## [WHAT YOU WILL DO]
Would you print out all of the data exactly and keep the pictures out of it?

Detected change data

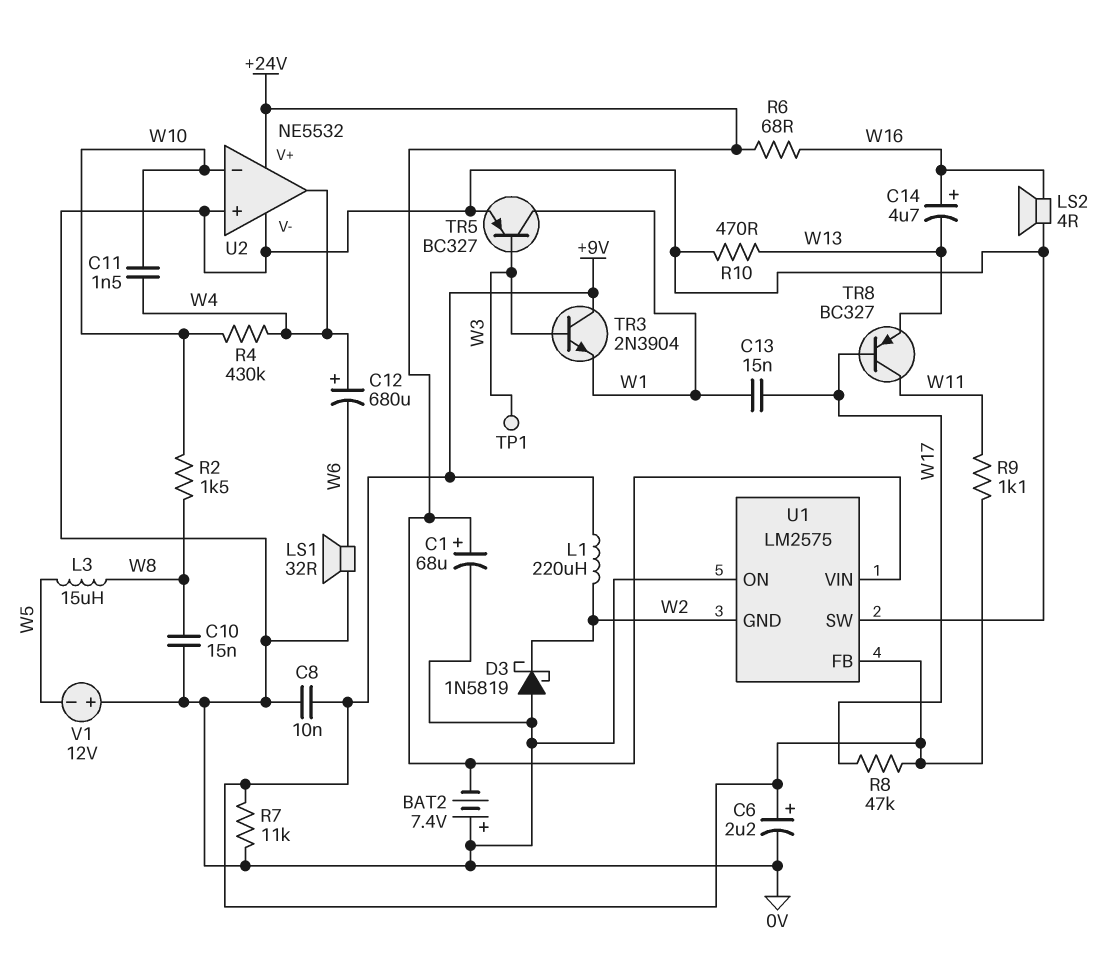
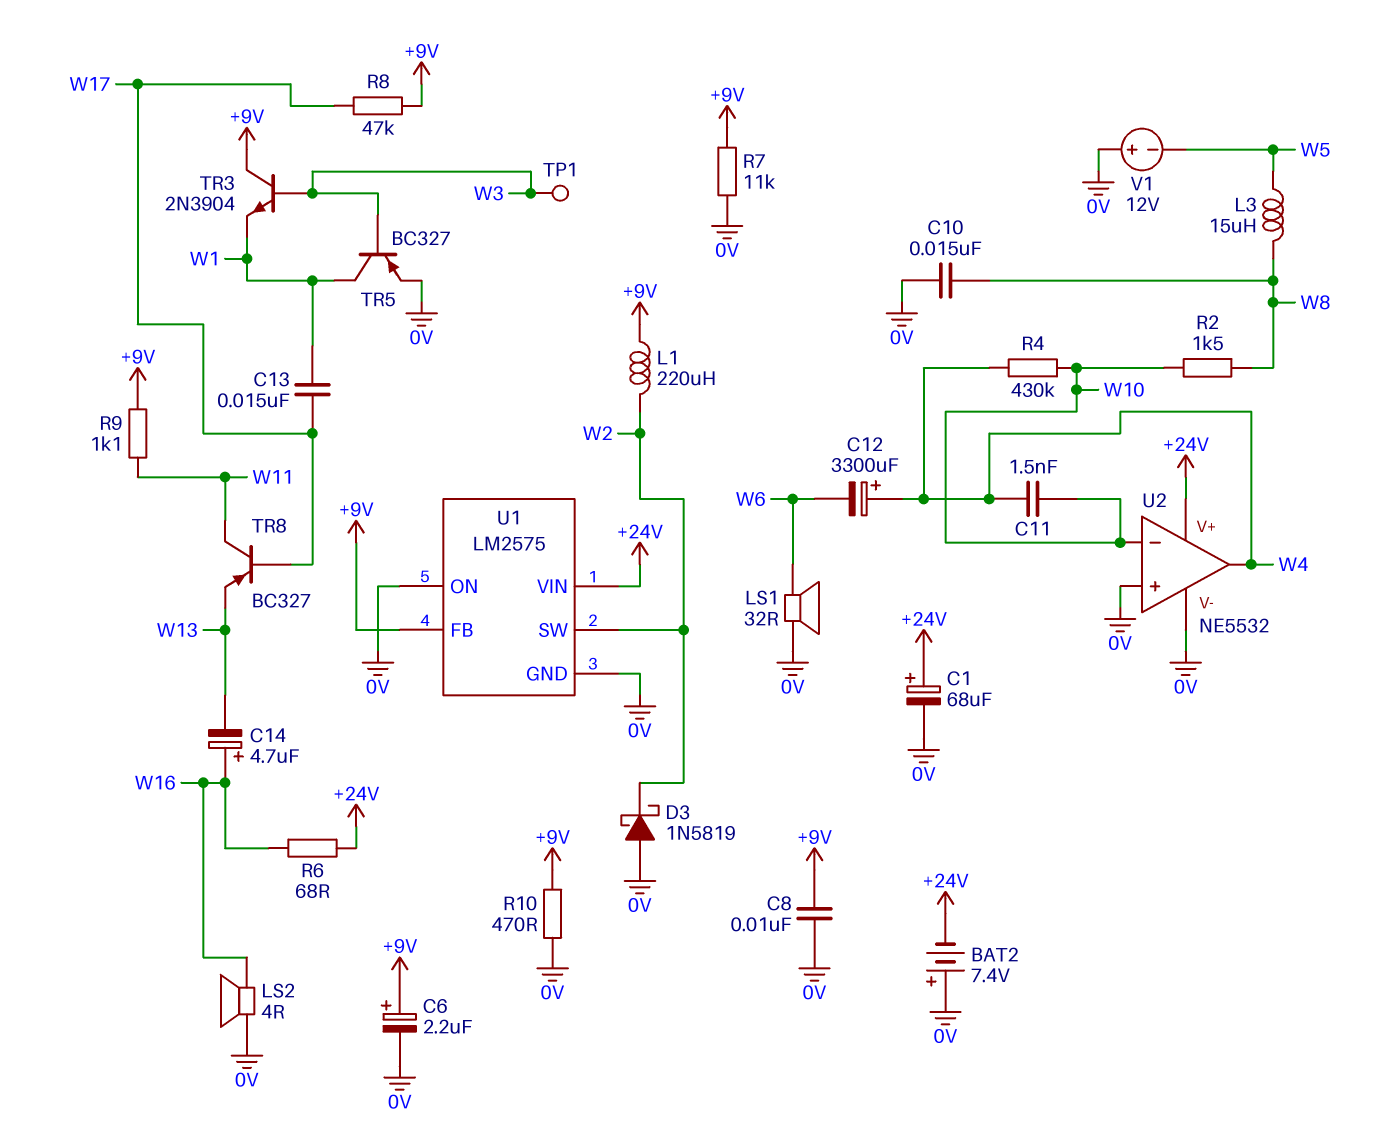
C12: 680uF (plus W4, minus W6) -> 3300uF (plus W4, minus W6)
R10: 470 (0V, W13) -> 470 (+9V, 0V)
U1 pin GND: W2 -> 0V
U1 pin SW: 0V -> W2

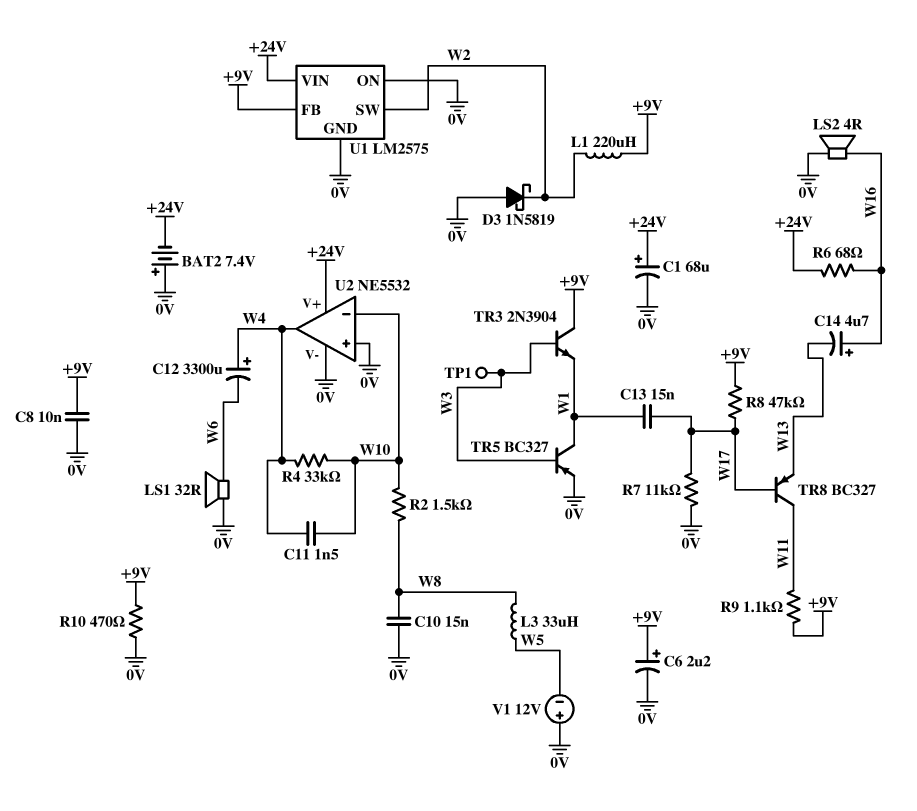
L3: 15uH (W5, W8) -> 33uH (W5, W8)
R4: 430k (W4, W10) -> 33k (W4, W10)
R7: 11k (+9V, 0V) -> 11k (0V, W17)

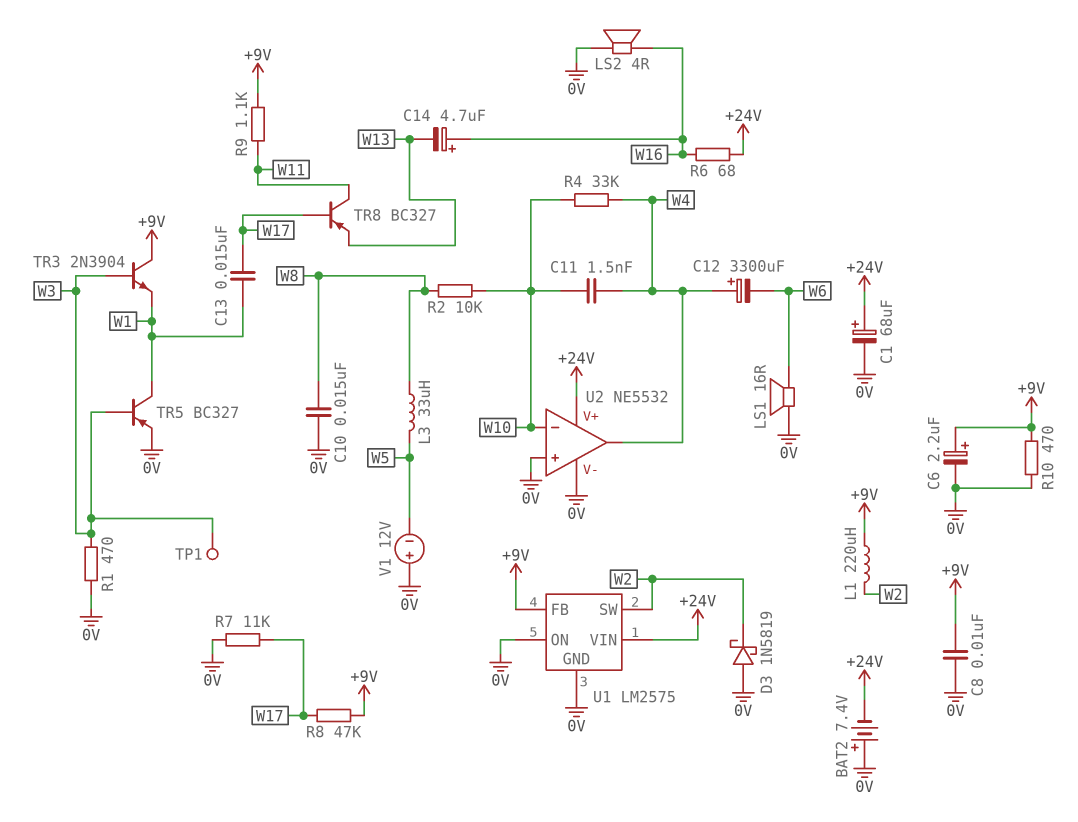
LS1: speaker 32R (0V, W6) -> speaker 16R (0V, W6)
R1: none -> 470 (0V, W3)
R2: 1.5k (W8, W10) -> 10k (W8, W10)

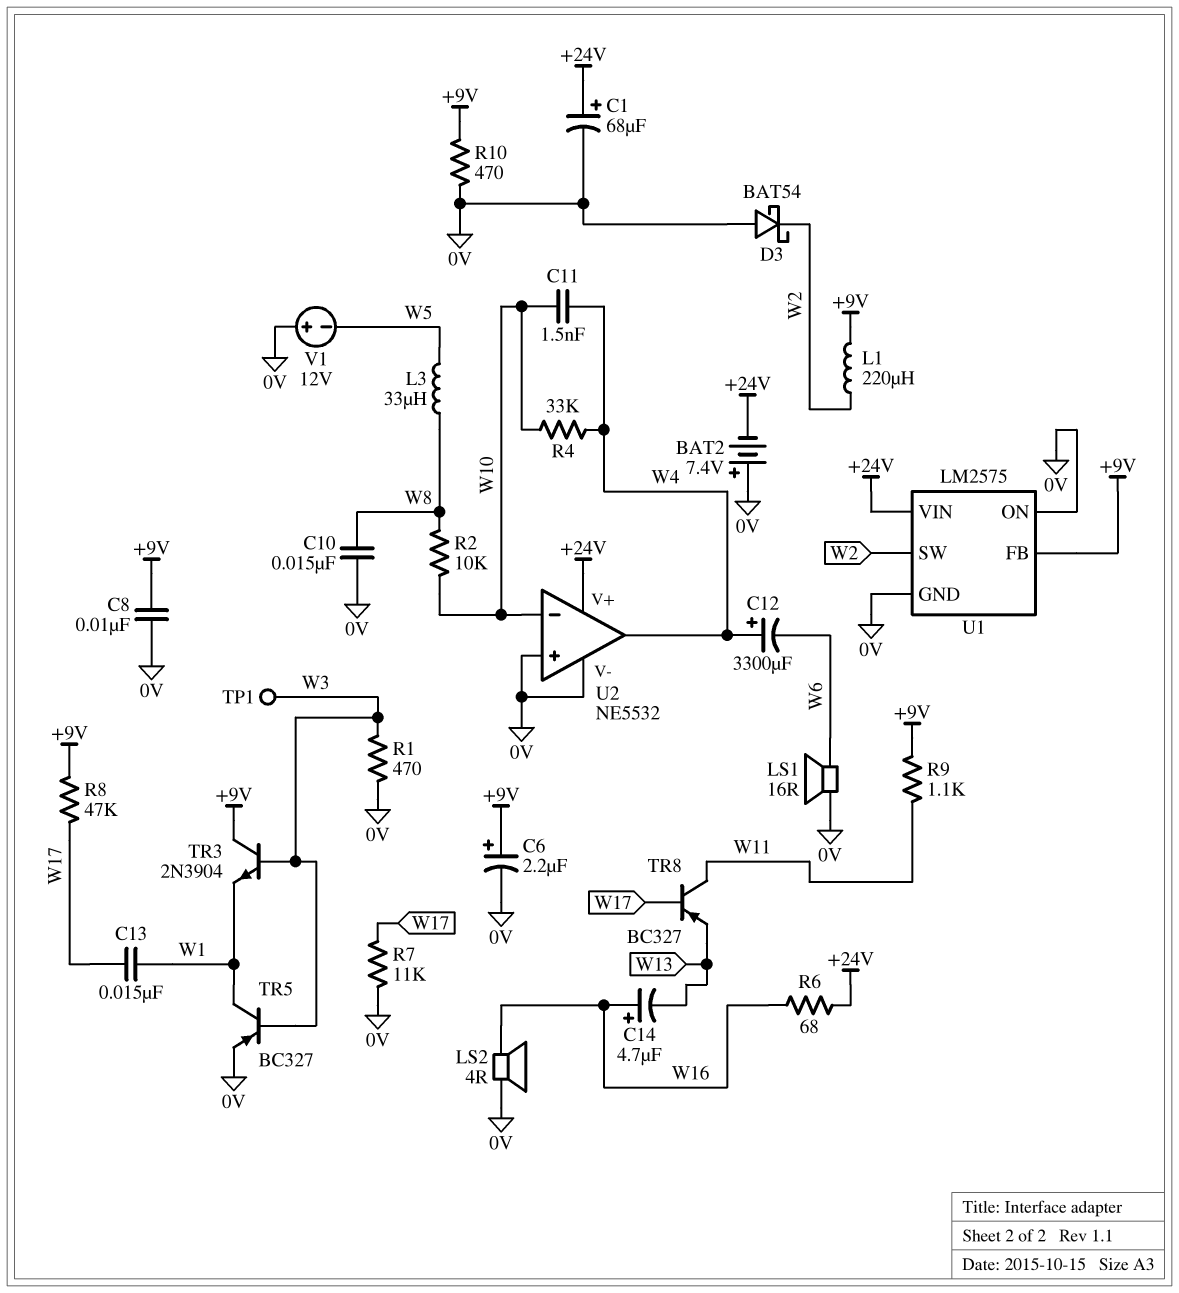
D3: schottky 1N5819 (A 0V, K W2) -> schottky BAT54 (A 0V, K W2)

## [YOUR RESPONSE]
C12: 680uF (plus W4, minus W6) -> 3300uF (plus W4, minus W6)
R10: 470 (0V, W13) -> 470 (+9V, 0V)
U1 pin GND: W2 -> 0V
U1 pin SW: 0V -> W2

L3: 15uH (W5, W8) -> 33uH (W5, W8)
R4: 430k (W4, W10) -> 33k (W4, W10)
R7: 11k (+9V, 0V) -> 11k (0V, W17)

LS1: speaker 32R (0V, W6) -> speaker 16R (0V, W6)
R1: none -> 470 (0V, W3)
R2: 1.5k (W8, W10) -> 10k (W8, W10)

D3: schottky 1N5819 (A 0V, K W2) -> schottky BAT54 (A 0V, K W2)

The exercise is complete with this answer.